# [Material supplied]

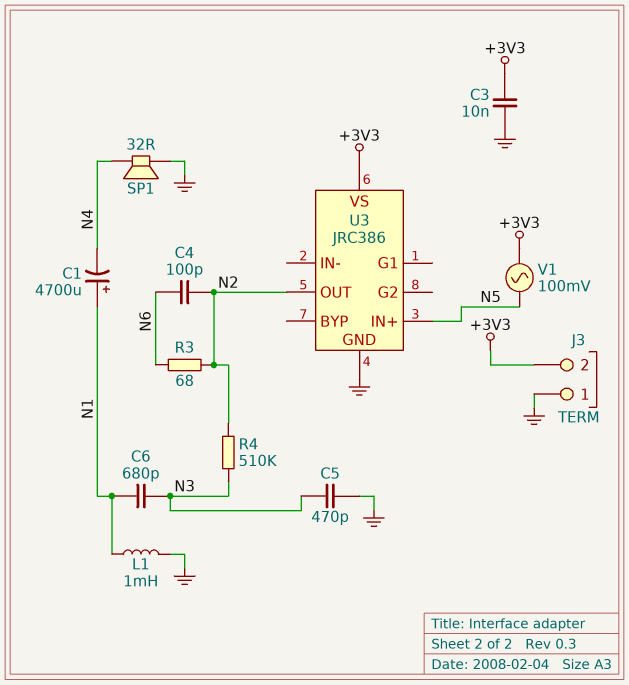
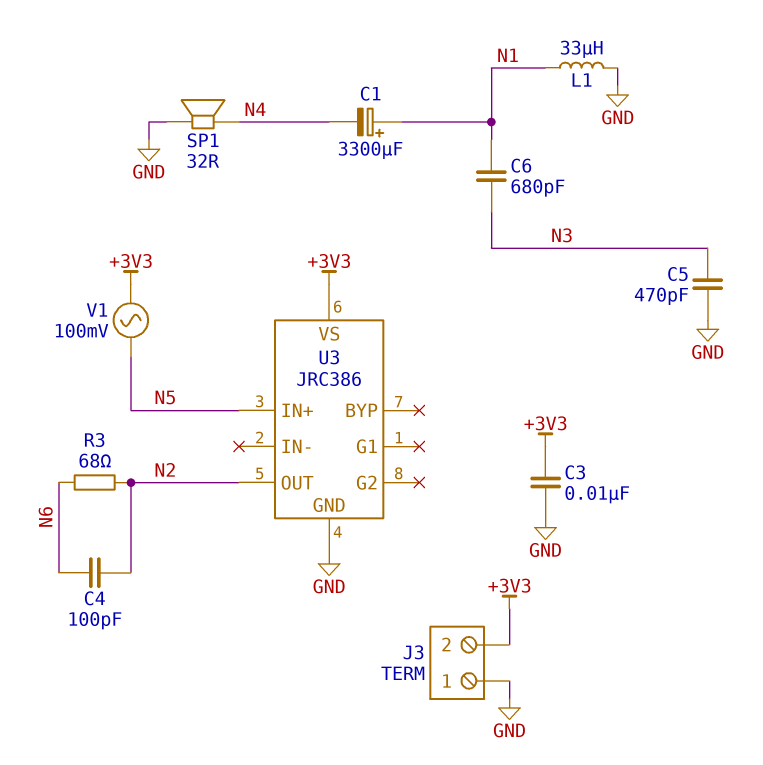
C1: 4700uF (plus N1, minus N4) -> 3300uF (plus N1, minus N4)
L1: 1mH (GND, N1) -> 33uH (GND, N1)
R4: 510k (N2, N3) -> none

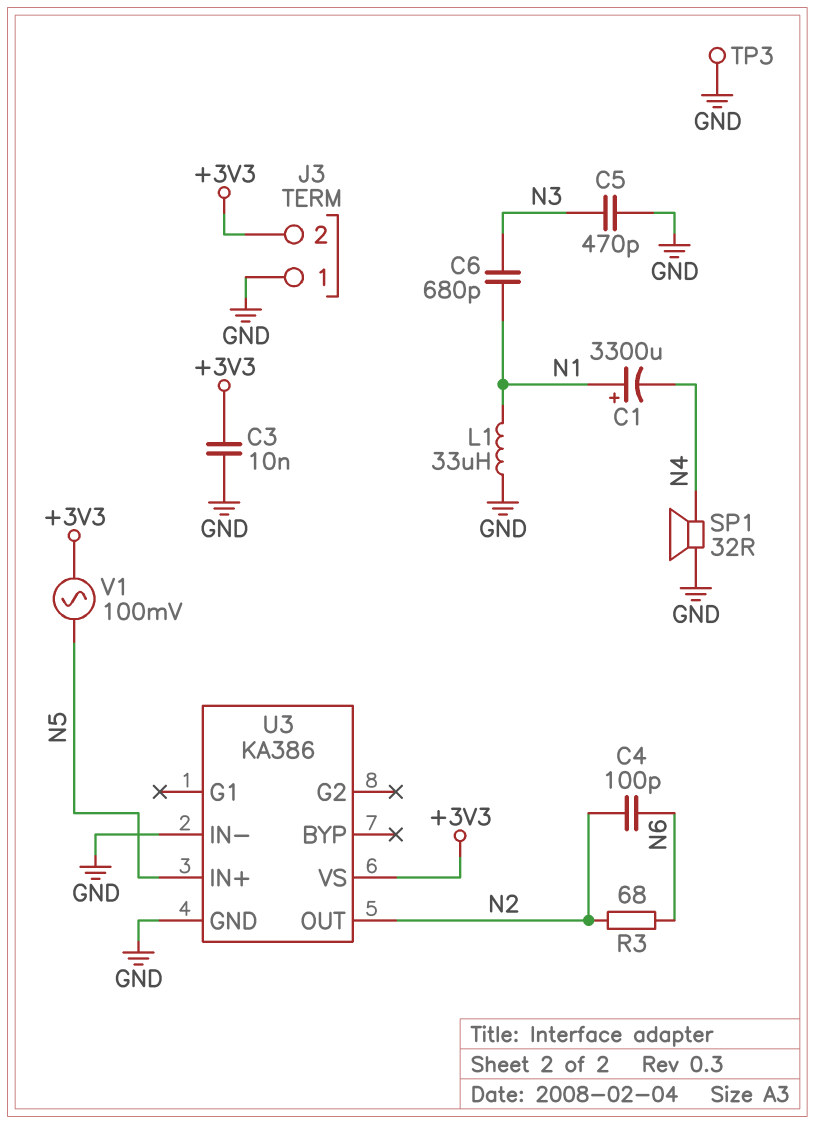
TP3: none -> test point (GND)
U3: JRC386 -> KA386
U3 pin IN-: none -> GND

# [Task]
All the material above must be copied exactly, and no picture belongs in the copy.

# [Answer space]
C1: 4700uF (plus N1, minus N4) -> 3300uF (plus N1, minus N4)
L1: 1mH (GND, N1) -> 33uH (GND, N1)
R4: 510k (N2, N3) -> none

TP3: none -> test point (GND)
U3: JRC386 -> KA386
U3 pin IN-: none -> GND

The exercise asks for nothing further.